------ Supplied material ------

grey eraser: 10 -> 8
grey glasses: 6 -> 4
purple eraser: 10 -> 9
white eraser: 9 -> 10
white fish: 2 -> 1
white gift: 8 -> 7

------
------ Supplied material ------

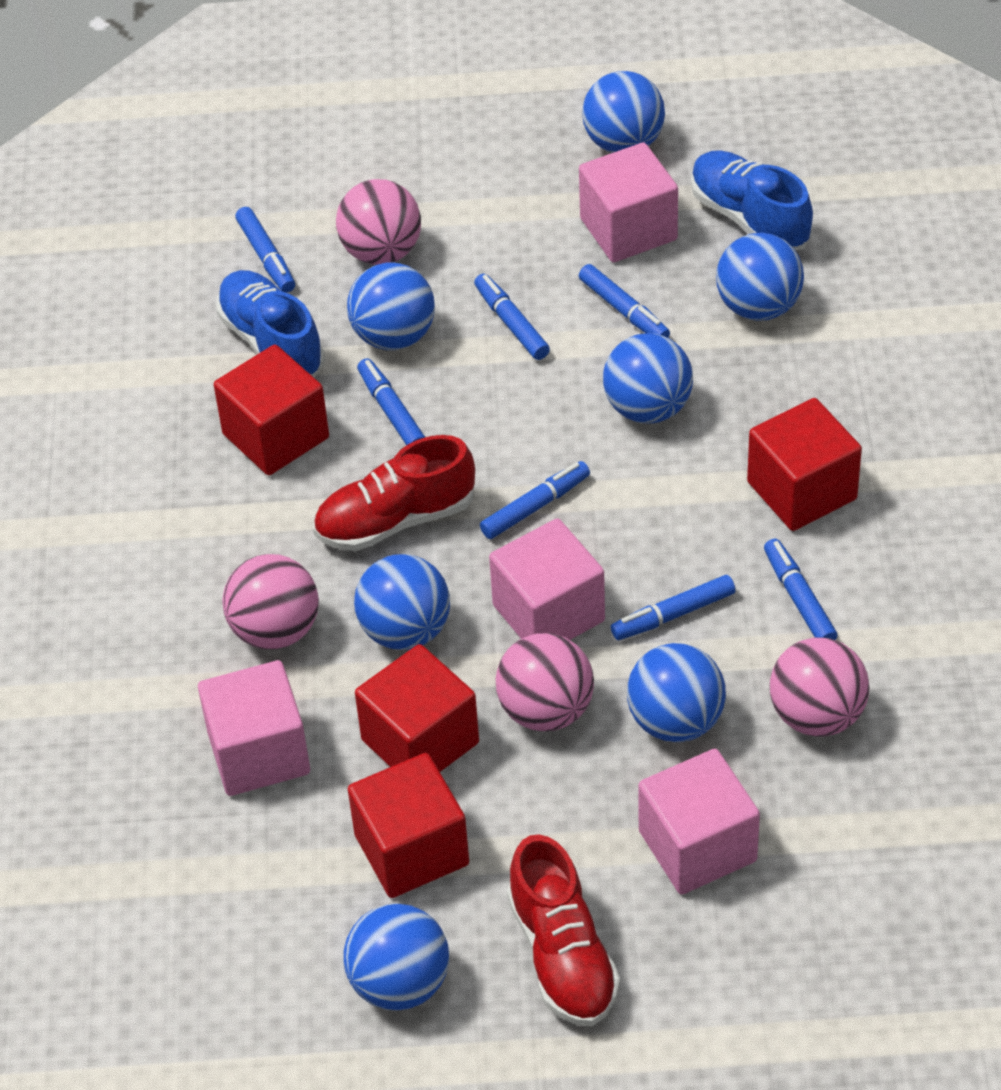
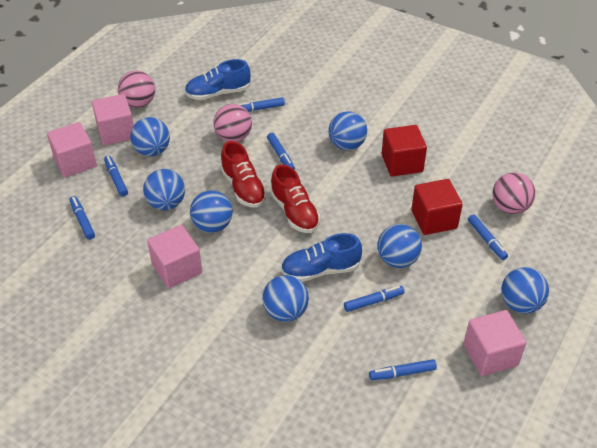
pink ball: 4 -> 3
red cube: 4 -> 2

------
------ Supplied material ------

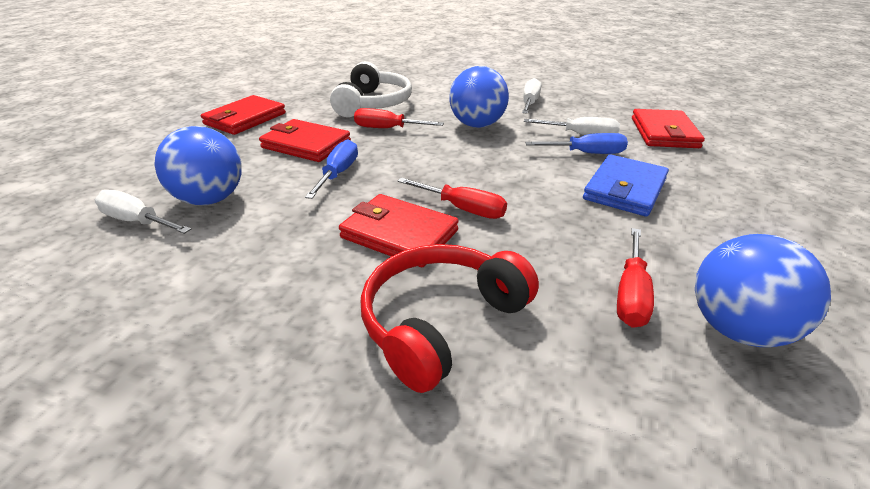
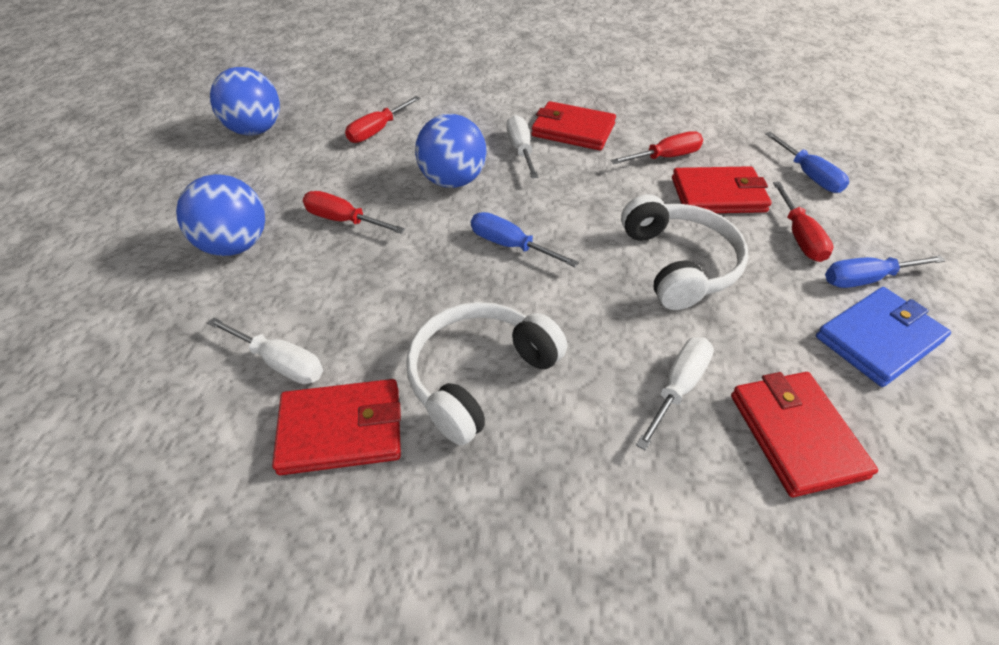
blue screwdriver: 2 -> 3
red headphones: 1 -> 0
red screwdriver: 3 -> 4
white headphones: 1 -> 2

------

The problem:
Given the records above, restate word for word only the lines starting at the one with "blue screwdriver: 2 -> 3" and ending at the one with "white headphones: 1 -> 2".

Written answer:
blue screwdriver: 2 -> 3
red headphones: 1 -> 0
red screwdriver: 3 -> 4
white headphones: 1 -> 2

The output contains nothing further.